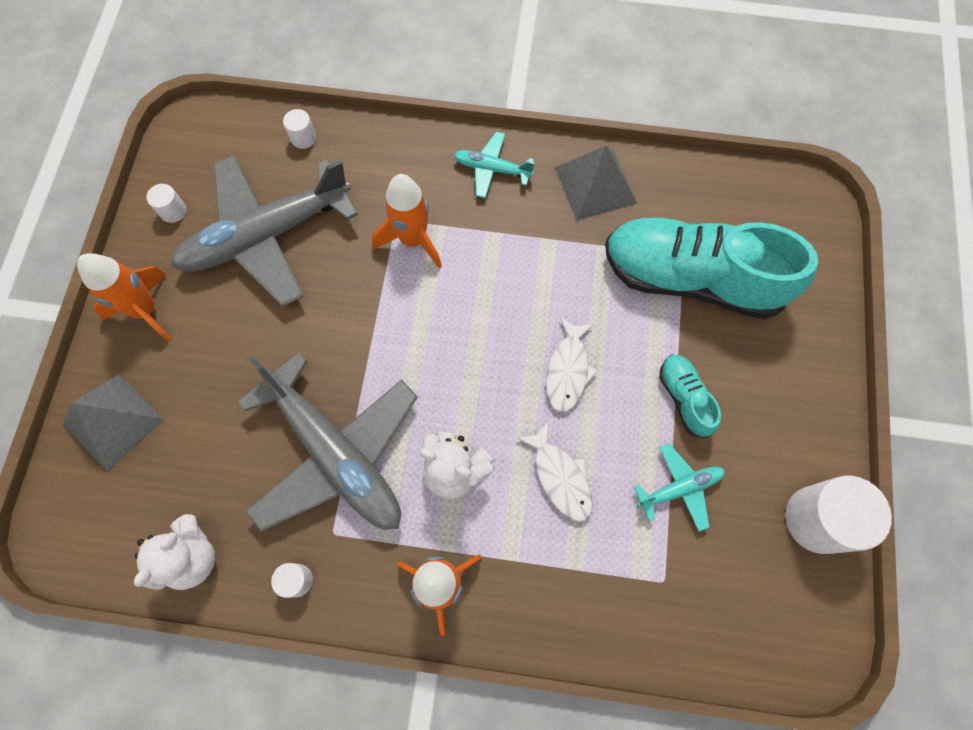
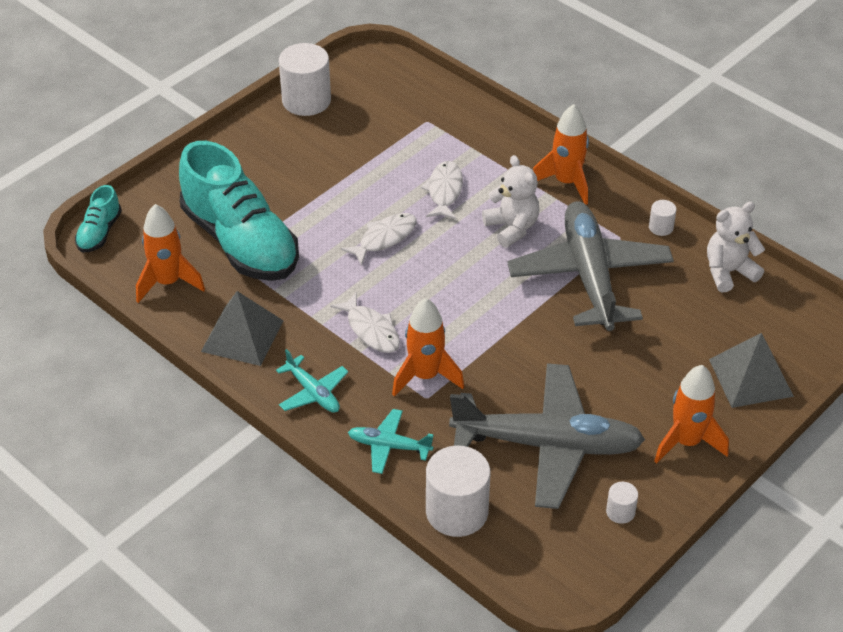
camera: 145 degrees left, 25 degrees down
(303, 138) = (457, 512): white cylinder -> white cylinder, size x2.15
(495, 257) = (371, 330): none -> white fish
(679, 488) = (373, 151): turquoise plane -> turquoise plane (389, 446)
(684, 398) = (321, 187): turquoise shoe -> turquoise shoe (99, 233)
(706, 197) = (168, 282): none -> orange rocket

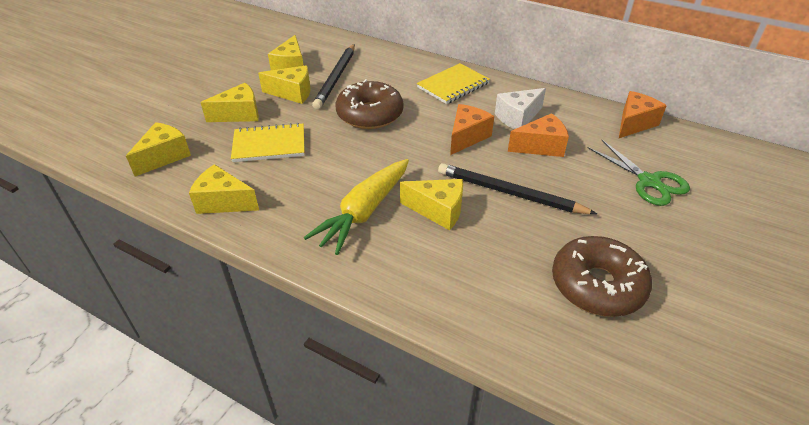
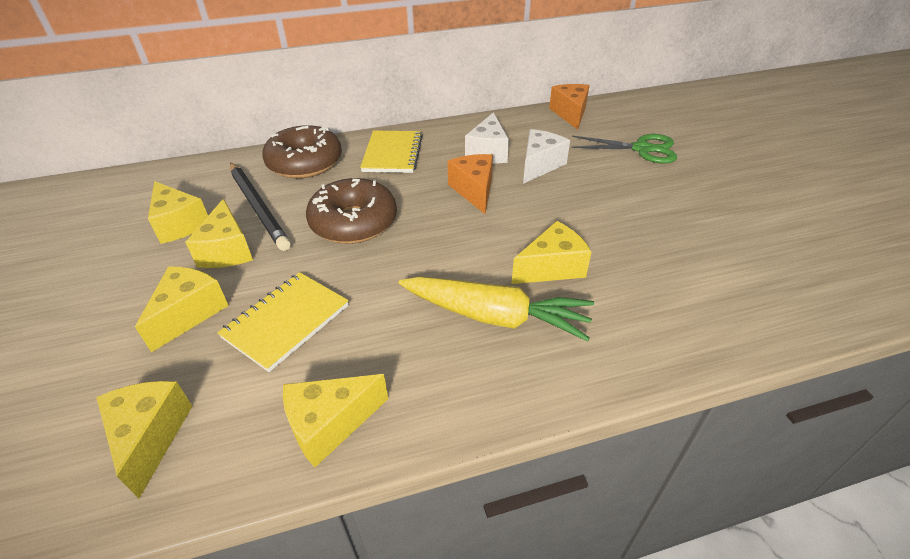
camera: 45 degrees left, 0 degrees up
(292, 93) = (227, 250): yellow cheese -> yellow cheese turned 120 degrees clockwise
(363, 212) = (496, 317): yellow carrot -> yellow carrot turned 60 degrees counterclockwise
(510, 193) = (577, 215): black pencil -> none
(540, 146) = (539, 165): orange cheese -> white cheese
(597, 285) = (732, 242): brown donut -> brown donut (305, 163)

----

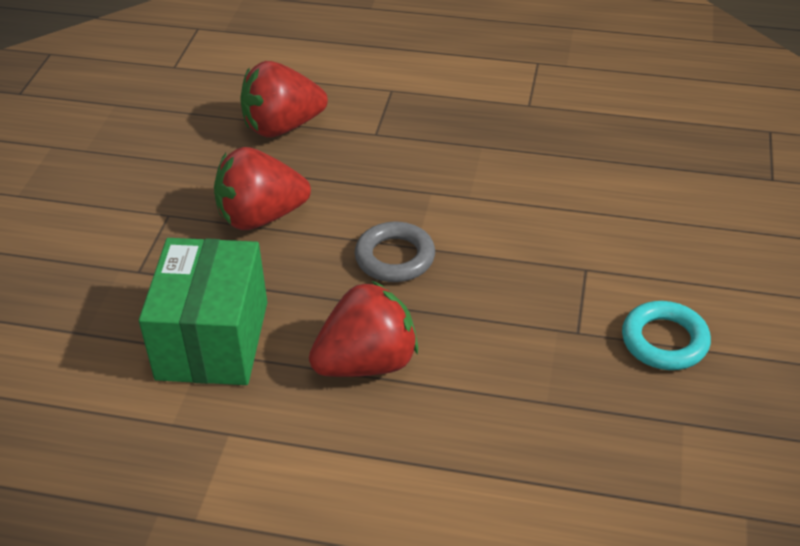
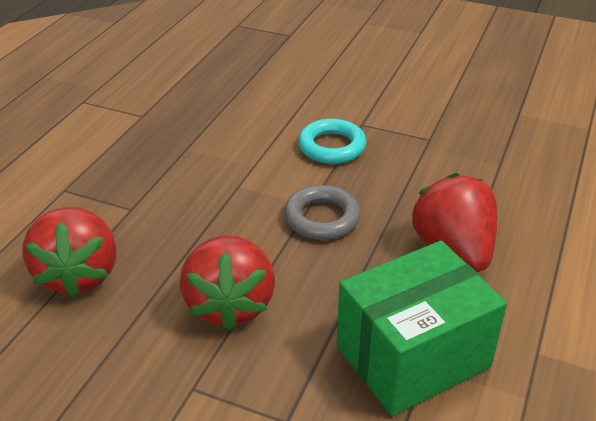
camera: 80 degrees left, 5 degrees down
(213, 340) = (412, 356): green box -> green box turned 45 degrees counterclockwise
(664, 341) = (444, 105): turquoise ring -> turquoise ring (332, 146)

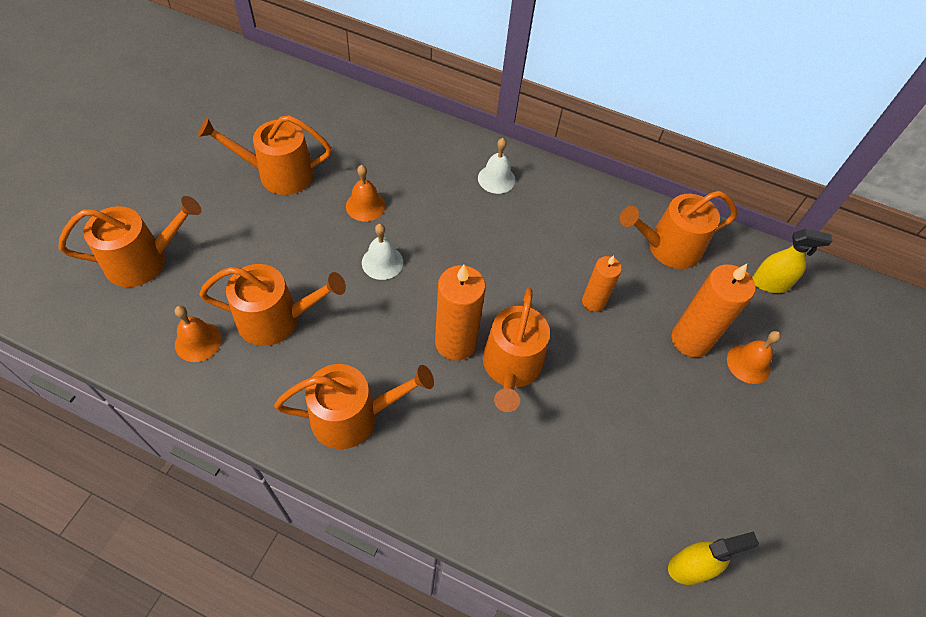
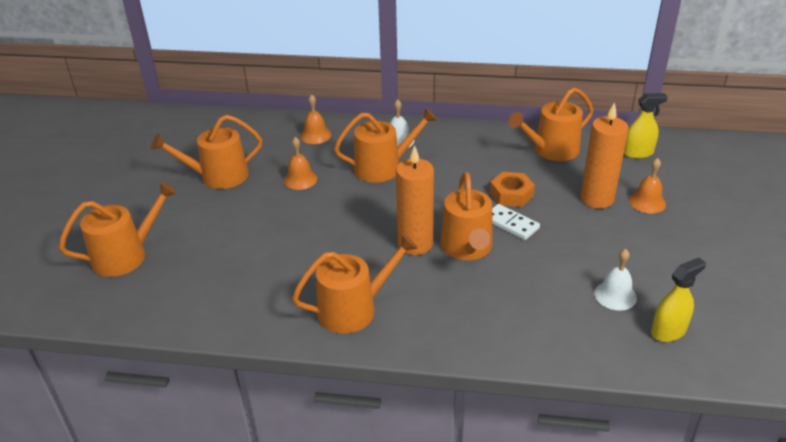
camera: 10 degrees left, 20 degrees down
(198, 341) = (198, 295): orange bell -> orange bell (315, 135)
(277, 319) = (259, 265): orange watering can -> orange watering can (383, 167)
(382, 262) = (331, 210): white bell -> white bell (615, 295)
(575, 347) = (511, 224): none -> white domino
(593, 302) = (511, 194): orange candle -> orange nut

----

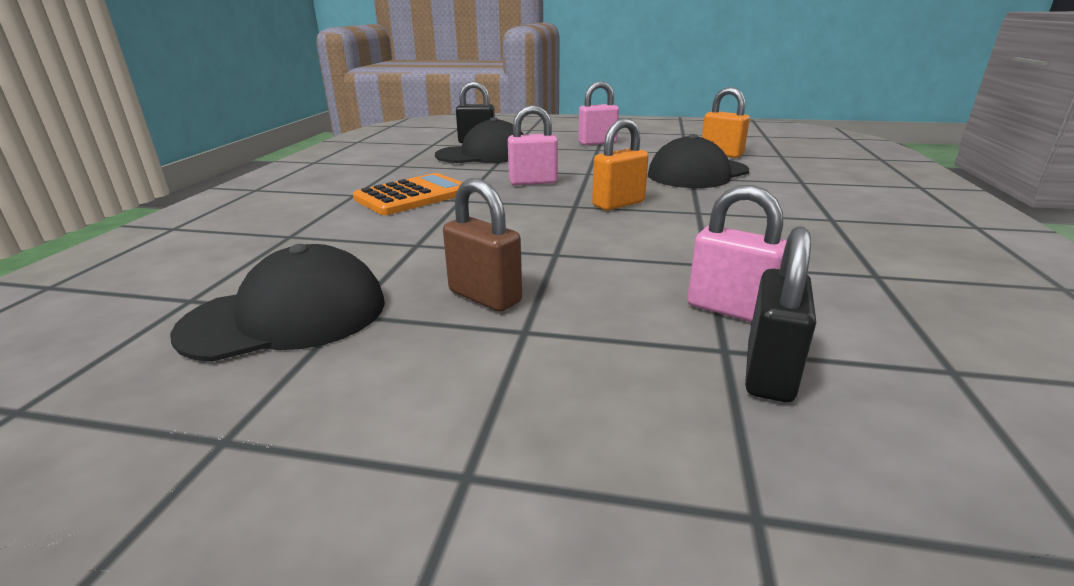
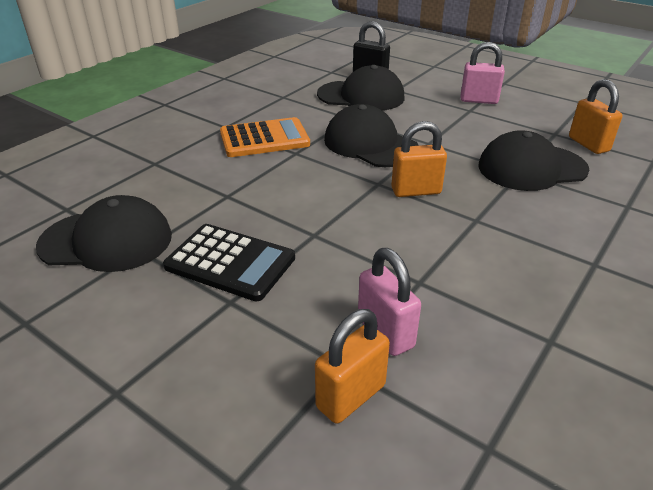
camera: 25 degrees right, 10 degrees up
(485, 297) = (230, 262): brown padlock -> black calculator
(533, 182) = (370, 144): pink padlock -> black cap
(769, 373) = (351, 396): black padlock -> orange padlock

----

### INSTRUCTION
Show each line of the material that includes the string "yellow" by copying it.

### REPLY
(292, 93) = (227, 250): yellow cheese -> yellow cheese turned 120 degrees clockwise
(363, 212) = (496, 317): yellow carrot -> yellow carrot turned 60 degrees counterclockwise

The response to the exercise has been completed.